• Records for this task
-- Opening Marker --

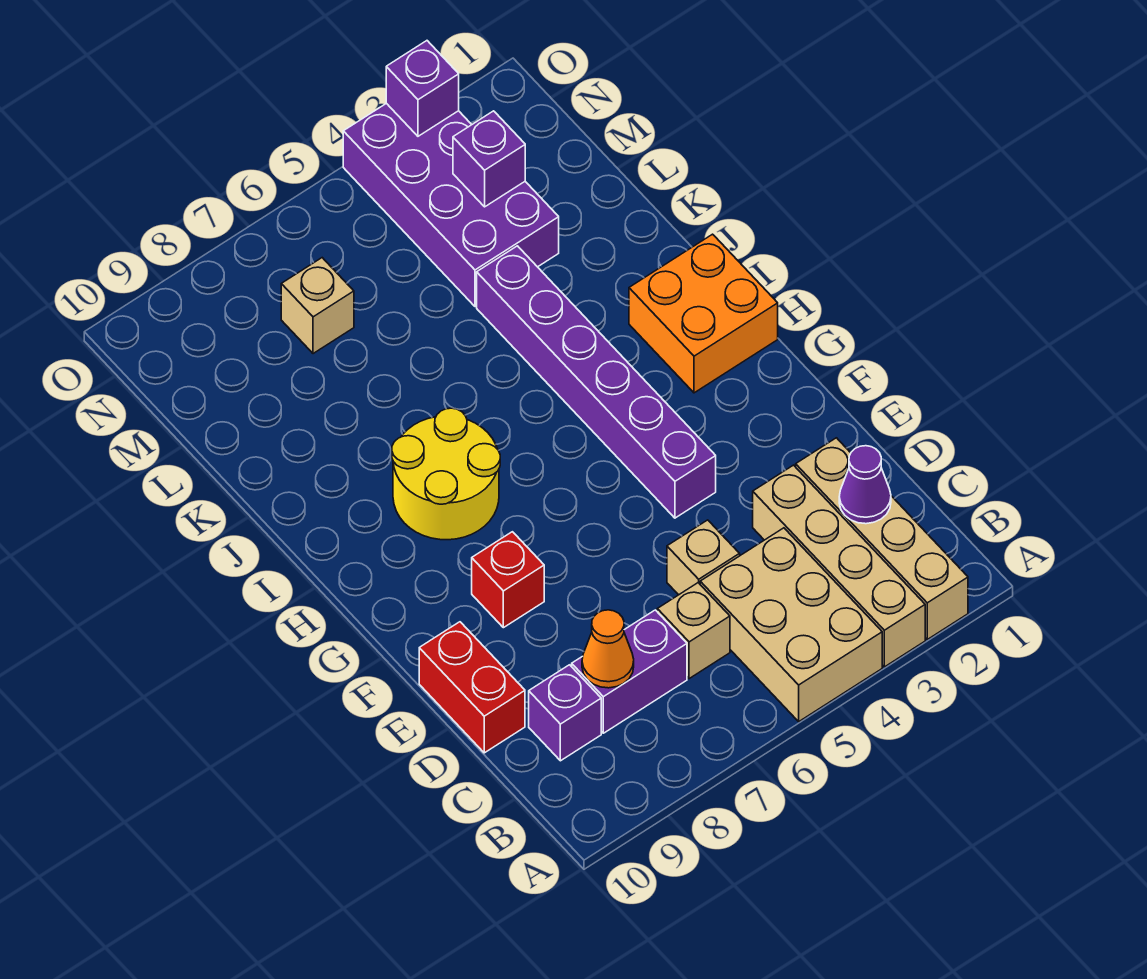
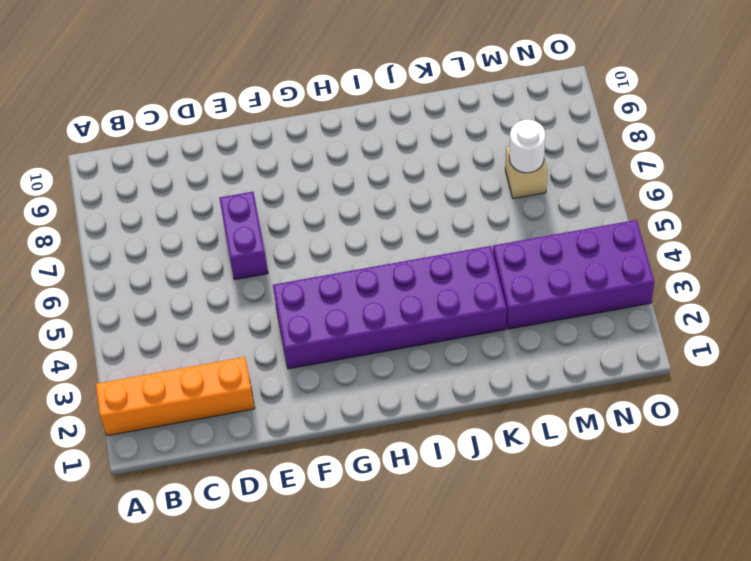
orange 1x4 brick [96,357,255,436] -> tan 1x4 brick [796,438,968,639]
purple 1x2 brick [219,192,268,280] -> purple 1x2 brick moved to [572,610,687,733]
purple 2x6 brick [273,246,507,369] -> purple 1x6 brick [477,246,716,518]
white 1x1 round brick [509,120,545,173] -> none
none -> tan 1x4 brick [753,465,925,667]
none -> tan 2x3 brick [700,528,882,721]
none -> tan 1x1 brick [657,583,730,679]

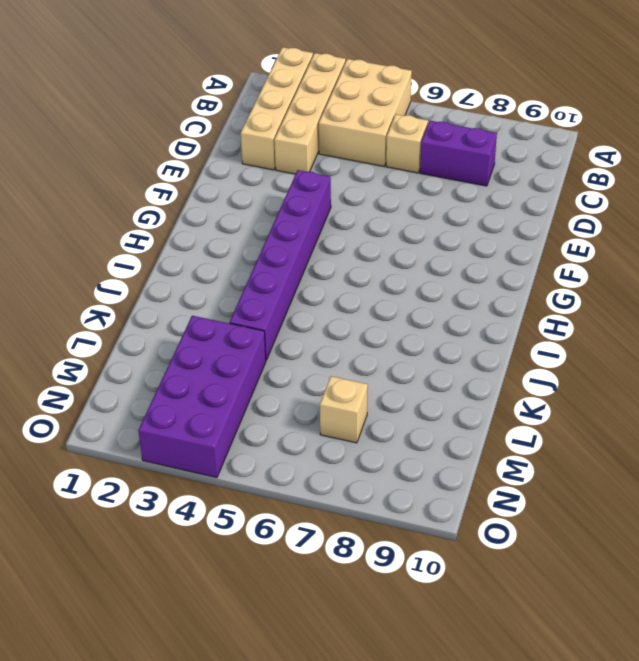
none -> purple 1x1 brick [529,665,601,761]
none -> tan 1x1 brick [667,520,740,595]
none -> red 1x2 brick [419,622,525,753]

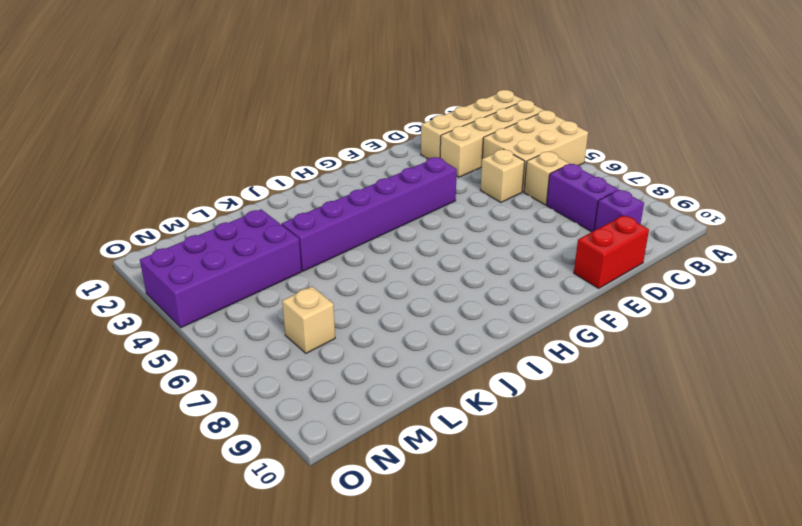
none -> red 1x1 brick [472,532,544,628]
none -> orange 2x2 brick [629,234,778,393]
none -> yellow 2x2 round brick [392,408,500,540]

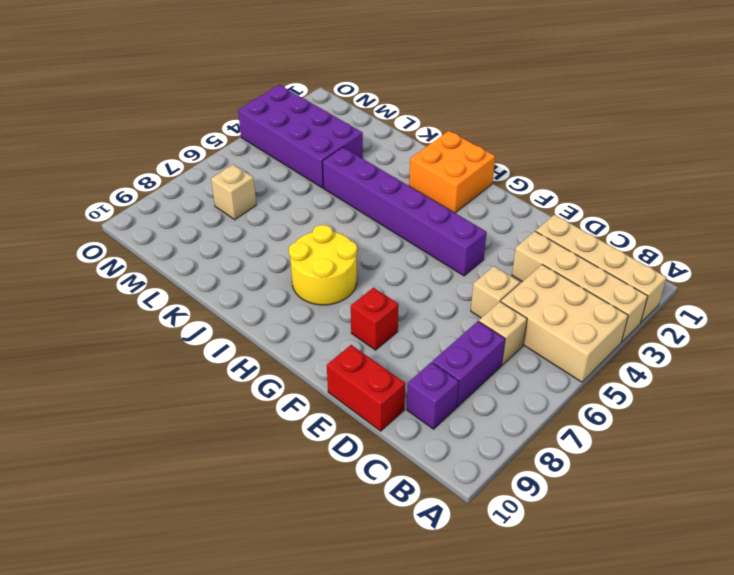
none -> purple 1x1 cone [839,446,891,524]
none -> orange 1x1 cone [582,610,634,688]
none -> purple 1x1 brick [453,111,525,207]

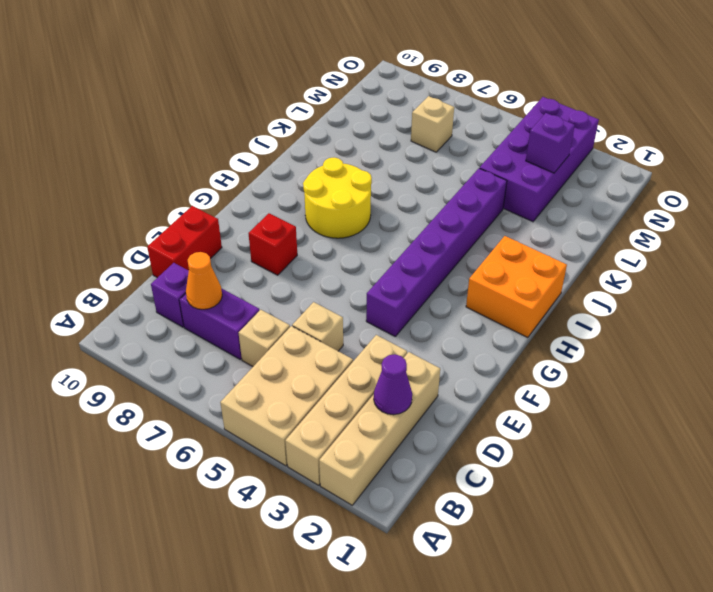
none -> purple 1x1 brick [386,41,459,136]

-- Closing Marker --

• Your assignment
A verbatim reproduction is expected: starting at the line above that has "purple 2x6 brick", ending at the line that has "none -> red 1x1 brick [472,532,544,628]", both included, and with no pictures and no other lines.

• Result below
purple 2x6 brick [273,246,507,369] -> purple 1x6 brick [477,246,716,518]
white 1x1 round brick [509,120,545,173] -> none
none -> tan 1x4 brick [753,465,925,667]
none -> tan 2x3 brick [700,528,882,721]
none -> tan 1x1 brick [657,583,730,679]

none -> purple 1x1 brick [529,665,601,761]
none -> tan 1x1 brick [667,520,740,595]
none -> red 1x2 brick [419,622,525,753]

none -> red 1x1 brick [472,532,544,628]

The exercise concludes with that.